START THE DATA

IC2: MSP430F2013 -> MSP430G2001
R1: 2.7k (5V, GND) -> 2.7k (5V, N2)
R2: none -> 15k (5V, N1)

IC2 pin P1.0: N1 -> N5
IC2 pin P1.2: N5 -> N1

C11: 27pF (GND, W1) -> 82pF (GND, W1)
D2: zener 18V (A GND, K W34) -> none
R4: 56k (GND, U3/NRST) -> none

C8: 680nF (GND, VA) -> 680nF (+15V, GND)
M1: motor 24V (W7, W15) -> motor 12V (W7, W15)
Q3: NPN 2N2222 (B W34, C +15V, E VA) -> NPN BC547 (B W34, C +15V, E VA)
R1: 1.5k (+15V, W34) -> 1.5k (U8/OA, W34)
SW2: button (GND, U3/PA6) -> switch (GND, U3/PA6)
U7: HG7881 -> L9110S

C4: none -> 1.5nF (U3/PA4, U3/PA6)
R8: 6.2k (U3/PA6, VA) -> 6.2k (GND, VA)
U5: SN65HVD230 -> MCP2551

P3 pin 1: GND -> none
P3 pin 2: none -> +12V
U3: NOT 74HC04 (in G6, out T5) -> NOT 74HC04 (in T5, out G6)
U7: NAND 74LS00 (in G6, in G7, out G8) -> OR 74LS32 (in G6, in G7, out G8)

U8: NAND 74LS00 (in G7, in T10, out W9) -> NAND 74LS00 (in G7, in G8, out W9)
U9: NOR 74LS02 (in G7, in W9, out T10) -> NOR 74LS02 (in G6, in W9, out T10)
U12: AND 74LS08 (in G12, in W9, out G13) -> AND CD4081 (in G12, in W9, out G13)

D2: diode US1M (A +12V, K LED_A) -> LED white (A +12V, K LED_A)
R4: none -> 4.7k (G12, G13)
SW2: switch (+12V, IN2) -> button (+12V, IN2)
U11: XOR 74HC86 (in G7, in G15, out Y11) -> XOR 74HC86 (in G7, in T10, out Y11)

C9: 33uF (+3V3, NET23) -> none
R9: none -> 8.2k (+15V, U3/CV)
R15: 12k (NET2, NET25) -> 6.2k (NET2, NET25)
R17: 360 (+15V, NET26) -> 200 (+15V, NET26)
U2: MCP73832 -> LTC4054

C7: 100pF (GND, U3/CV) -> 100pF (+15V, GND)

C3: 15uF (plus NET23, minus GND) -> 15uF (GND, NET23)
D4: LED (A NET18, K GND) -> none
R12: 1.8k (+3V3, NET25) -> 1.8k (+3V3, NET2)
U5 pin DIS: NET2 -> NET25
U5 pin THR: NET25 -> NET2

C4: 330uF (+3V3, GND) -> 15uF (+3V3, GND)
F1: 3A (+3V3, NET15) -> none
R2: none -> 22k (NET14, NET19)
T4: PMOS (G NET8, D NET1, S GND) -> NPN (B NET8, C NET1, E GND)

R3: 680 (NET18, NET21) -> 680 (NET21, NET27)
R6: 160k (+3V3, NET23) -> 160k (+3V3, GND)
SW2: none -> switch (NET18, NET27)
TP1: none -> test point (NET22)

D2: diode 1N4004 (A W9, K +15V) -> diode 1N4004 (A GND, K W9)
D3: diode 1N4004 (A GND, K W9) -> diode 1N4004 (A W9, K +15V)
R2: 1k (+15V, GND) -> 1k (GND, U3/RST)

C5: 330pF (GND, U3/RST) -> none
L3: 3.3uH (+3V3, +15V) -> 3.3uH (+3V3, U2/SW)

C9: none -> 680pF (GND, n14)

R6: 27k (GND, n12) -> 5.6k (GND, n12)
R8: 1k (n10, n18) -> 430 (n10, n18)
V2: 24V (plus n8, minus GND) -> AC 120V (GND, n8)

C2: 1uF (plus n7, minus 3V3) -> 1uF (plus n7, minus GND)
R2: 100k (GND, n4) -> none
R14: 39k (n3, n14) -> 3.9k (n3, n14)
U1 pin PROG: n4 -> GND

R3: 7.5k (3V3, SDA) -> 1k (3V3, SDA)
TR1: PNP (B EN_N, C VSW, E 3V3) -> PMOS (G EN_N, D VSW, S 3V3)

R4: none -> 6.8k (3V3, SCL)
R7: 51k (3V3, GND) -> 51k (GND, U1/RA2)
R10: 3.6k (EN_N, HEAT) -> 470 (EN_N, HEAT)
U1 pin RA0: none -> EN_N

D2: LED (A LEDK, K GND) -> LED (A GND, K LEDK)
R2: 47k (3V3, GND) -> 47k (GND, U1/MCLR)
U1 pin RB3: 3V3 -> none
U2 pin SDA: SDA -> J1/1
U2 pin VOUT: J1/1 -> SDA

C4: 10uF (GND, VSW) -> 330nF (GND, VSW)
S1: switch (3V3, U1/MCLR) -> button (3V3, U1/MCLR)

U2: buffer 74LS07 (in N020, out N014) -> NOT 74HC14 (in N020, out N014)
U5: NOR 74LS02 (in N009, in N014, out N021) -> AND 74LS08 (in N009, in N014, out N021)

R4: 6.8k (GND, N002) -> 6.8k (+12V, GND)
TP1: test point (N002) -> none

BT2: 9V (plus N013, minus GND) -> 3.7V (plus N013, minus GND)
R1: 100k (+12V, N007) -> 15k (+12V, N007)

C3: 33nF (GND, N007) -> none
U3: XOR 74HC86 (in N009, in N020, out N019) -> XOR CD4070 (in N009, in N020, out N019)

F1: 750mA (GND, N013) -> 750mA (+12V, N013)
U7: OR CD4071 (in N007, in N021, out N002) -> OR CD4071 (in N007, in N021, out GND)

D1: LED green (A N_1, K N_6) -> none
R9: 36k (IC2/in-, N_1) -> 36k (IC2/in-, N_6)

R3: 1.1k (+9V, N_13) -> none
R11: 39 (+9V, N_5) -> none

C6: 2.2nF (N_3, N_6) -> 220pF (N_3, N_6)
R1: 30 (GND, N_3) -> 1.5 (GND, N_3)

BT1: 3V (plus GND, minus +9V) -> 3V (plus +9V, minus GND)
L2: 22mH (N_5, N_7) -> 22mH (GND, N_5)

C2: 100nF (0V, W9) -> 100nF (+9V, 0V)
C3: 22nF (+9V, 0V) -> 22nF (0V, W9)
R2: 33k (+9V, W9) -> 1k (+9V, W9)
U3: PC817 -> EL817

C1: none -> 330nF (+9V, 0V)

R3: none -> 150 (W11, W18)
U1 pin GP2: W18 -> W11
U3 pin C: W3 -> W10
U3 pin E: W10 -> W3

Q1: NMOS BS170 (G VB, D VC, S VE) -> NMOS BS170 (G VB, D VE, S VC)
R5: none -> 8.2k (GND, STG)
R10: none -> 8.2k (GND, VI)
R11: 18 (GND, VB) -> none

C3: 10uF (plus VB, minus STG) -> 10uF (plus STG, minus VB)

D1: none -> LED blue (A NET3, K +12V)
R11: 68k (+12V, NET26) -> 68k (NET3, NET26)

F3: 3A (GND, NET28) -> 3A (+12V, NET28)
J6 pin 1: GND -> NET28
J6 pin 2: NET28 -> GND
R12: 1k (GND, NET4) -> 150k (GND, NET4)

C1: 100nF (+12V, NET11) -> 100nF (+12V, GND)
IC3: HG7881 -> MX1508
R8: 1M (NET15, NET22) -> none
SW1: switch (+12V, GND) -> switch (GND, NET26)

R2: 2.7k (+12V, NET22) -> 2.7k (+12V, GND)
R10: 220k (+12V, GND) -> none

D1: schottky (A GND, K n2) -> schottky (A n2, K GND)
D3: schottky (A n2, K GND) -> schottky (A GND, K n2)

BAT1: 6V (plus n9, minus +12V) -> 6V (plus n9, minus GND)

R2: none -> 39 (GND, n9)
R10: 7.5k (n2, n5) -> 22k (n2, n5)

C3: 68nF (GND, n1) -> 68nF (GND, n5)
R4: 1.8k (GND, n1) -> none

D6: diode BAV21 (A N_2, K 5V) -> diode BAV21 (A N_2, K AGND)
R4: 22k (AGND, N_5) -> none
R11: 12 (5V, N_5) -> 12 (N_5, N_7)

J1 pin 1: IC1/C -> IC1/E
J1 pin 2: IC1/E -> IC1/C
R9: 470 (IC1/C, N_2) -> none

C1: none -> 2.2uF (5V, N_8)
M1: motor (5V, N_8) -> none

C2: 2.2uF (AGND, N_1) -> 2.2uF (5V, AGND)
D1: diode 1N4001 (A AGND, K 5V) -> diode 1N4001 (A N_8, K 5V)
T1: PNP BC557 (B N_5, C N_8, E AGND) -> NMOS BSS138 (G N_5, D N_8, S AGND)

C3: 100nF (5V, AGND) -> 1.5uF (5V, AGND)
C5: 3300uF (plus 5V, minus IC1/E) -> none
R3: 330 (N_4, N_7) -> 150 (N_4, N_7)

END THE DATA

__YOUR ASSIGNMENT__
Taking the entries above, write out exactly the lines starting with the line containing "U1 pin RB3: 3V3 -> none" and going on through the line containing "U7: OR CD4071", both included, and nothing else.

__WRITTEN RESPONSE__
U1 pin RB3: 3V3 -> none
U2 pin SDA: SDA -> J1/1
U2 pin VOUT: J1/1 -> SDA

C4: 10uF (GND, VSW) -> 330nF (GND, VSW)
S1: switch (3V3, U1/MCLR) -> button (3V3, U1/MCLR)

U2: buffer 74LS07 (in N020, out N014) -> NOT 74HC14 (in N020, out N014)
U5: NOR 74LS02 (in N009, in N014, out N021) -> AND 74LS08 (in N009, in N014, out N021)

R4: 6.8k (GND, N002) -> 6.8k (+12V, GND)
TP1: test point (N002) -> none

BT2: 9V (plus N013, minus GND) -> 3.7V (plus N013, minus GND)
R1: 100k (+12V, N007) -> 15k (+12V, N007)

C3: 33nF (GND, N007) -> none
U3: XOR 74HC86 (in N009, in N020, out N019) -> XOR CD4070 (in N009, in N020, out N019)

F1: 750mA (GND, N013) -> 750mA (+12V, N013)
U7: OR CD4071 (in N007, in N021, out N002) -> OR CD4071 (in N007, in N021, out GND)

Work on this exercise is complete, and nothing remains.